Images are to be left out; everything else in the listing should be repeated exactly.

### Data for review

====

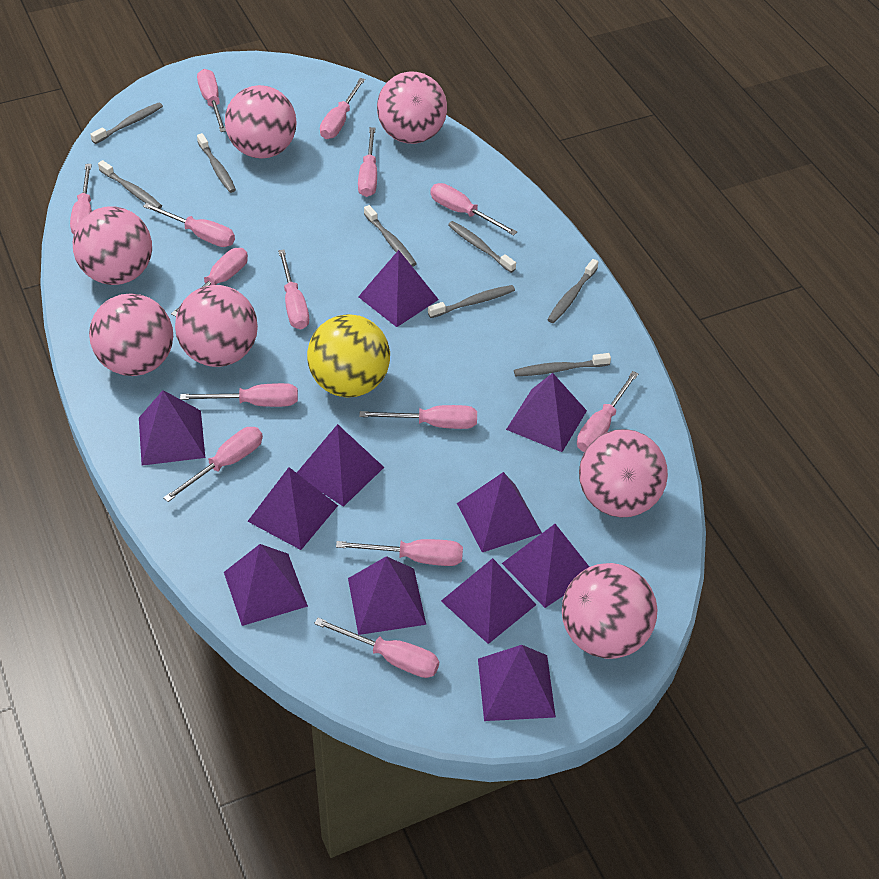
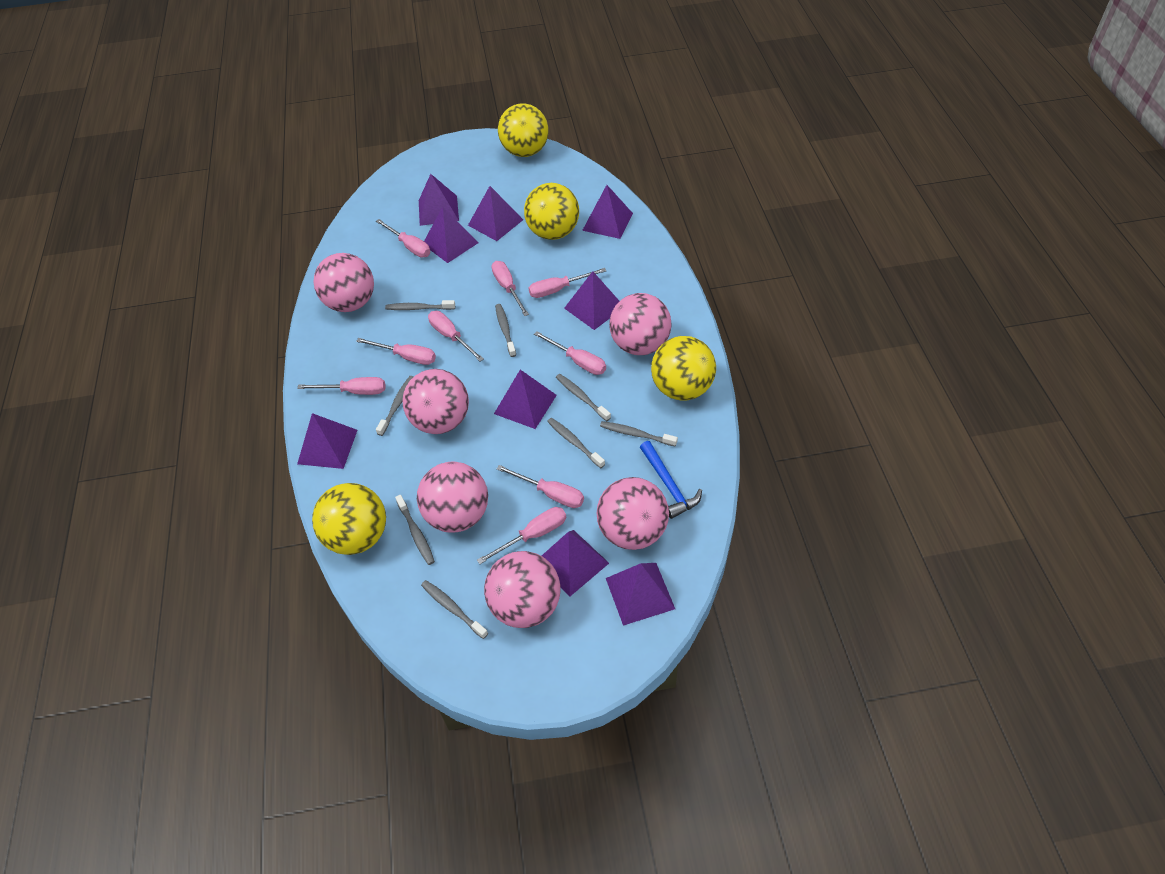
blue hammer: 0 -> 1
pink ball: 7 -> 6
pink screwdriver: 14 -> 9
purple pyramid: 11 -> 9
yellow ball: 1 -> 4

====

### Expected output
blue hammer: 0 -> 1
pink ball: 7 -> 6
pink screwdriver: 14 -> 9
purple pyramid: 11 -> 9
yellow ball: 1 -> 4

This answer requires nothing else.